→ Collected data
§
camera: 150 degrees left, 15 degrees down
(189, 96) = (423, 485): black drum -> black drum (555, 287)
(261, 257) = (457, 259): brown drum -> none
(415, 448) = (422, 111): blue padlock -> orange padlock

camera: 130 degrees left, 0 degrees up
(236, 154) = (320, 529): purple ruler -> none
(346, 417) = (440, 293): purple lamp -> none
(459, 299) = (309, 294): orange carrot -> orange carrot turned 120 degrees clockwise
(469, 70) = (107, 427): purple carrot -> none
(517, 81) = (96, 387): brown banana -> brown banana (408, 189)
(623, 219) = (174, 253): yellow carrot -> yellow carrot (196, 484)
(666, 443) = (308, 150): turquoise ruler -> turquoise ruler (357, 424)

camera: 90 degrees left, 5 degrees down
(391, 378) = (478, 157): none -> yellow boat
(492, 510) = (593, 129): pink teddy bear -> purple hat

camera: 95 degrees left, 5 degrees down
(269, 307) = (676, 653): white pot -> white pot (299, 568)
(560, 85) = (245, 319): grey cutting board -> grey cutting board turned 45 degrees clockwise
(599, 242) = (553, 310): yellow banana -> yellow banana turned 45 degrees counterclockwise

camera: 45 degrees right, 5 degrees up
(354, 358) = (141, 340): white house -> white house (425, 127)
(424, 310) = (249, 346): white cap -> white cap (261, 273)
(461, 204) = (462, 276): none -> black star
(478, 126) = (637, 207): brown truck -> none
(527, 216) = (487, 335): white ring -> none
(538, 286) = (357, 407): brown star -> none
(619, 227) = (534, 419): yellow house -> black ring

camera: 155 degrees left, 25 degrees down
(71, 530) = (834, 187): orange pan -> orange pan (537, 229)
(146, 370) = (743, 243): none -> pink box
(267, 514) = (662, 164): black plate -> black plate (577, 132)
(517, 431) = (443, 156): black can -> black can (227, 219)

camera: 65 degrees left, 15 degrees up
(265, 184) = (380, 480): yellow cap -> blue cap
§
→ Exercise aim
With the line that has "(517, 81) = (96, 387): brown" as the first and the line that has "(391, 378) = (478, 157): none -> yellow boat" as the last, repeat exactly that run of lines above and no more.

→ Written solution
(517, 81) = (96, 387): brown banana -> brown banana (408, 189)
(623, 219) = (174, 253): yellow carrot -> yellow carrot (196, 484)
(666, 443) = (308, 150): turquoise ruler -> turquoise ruler (357, 424)

camera: 90 degrees left, 5 degrees down
(391, 378) = (478, 157): none -> yellow boat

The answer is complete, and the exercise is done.